— WORK INSTRUCTION —
Each entry below must be given again word for word, with no pictures.

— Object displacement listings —
*** Block opens ***
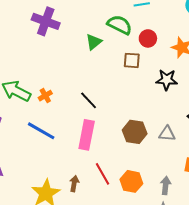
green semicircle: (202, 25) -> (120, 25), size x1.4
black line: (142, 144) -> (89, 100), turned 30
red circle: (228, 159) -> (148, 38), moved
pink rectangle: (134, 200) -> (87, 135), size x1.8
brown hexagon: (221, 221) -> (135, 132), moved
*** Block closes ***
— REPLY TO THE EXERCISE —
green semicircle: (202, 25) -> (120, 25), size x1.4
black line: (142, 144) -> (89, 100), turned 30
red circle: (228, 159) -> (148, 38), moved
pink rectangle: (134, 200) -> (87, 135), size x1.8
brown hexagon: (221, 221) -> (135, 132), moved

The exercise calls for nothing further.